[Data to examine]:
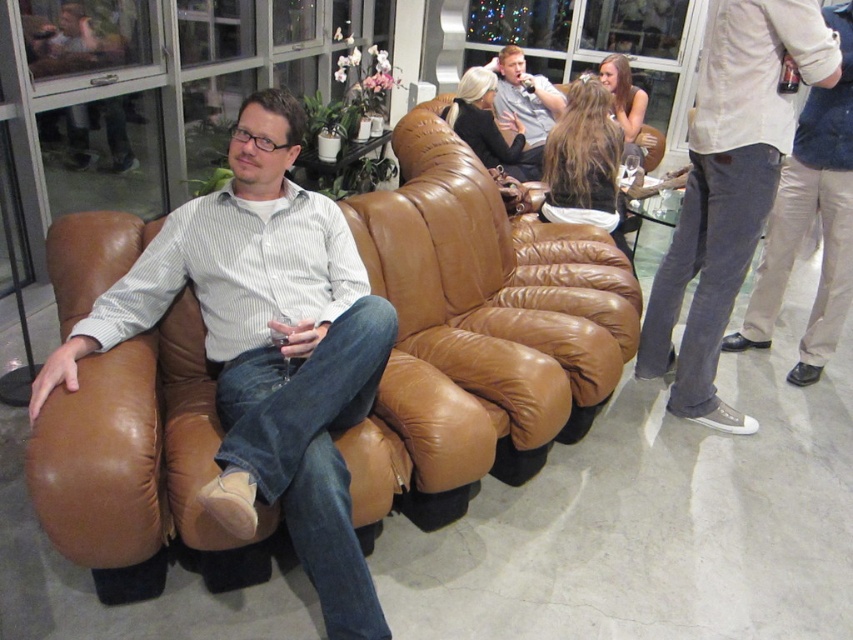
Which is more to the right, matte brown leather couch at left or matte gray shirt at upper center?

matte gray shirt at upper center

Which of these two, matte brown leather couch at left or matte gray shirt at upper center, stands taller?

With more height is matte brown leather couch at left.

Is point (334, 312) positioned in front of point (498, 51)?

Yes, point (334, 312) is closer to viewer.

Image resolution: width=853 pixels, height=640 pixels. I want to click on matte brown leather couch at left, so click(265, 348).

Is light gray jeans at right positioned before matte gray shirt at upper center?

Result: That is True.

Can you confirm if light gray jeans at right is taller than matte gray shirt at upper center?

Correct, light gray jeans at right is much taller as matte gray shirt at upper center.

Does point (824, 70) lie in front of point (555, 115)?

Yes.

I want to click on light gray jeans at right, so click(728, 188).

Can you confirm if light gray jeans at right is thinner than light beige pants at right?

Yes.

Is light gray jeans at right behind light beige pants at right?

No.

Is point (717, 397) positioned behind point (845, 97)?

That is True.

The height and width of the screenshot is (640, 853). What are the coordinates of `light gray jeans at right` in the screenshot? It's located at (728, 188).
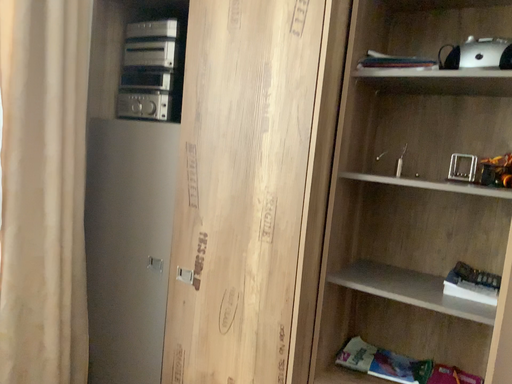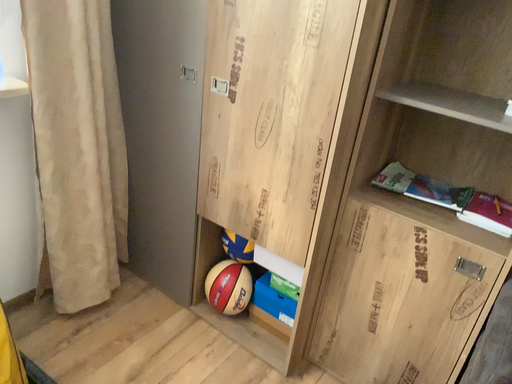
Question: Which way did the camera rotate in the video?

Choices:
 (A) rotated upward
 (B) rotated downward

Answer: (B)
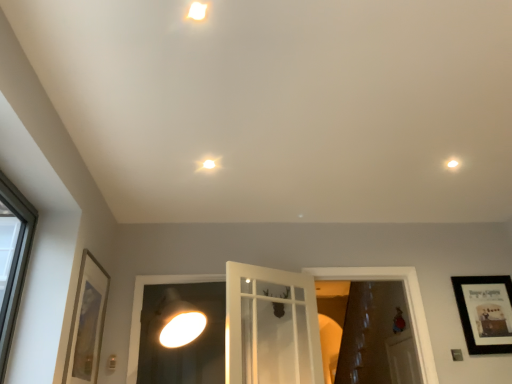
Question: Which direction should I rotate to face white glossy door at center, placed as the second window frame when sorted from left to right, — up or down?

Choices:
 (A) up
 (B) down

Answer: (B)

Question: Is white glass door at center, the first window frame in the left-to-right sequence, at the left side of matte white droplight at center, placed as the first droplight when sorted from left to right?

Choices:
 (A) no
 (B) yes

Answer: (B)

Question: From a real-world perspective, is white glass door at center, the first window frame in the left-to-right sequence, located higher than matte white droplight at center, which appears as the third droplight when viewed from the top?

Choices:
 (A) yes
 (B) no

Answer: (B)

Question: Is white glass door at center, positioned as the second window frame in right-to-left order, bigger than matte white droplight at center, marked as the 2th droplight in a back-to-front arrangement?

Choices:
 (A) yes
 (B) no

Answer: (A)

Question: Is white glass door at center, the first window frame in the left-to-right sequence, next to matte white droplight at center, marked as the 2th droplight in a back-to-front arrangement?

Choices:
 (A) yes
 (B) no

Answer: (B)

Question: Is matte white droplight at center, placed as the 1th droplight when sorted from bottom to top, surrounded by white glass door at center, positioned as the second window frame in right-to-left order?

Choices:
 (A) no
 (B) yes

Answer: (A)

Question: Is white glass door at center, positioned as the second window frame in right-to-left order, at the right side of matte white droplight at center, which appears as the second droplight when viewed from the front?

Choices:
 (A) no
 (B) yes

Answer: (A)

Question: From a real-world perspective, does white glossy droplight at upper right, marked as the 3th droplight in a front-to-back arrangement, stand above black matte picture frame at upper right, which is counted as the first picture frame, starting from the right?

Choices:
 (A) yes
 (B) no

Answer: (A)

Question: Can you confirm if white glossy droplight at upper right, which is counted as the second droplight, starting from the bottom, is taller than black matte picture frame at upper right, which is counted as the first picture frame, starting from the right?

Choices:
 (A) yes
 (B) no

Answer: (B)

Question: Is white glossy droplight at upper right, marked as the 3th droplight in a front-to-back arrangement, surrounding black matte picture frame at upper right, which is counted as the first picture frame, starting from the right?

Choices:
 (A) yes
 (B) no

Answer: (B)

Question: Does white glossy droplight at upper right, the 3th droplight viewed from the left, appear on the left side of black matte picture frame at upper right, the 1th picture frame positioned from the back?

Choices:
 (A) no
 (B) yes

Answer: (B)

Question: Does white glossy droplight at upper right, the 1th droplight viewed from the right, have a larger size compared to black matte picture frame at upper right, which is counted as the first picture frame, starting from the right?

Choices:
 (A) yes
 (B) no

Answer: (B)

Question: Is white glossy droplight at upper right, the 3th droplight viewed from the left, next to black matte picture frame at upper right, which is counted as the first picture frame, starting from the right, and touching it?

[Instructions for the task]:
Transcribe everything in the data from the line containing "Is point (334, 312)" down to the line containing "Result: That is True.", both of those lines included, reproducing each line without any alteration.

[Finished task]:
Is point (334, 312) positioned in front of point (498, 51)?

Yes, point (334, 312) is closer to viewer.

Image resolution: width=853 pixels, height=640 pixels. I want to click on matte brown leather couch at left, so click(265, 348).

Is light gray jeans at right positioned before matte gray shirt at upper center?

Result: That is True.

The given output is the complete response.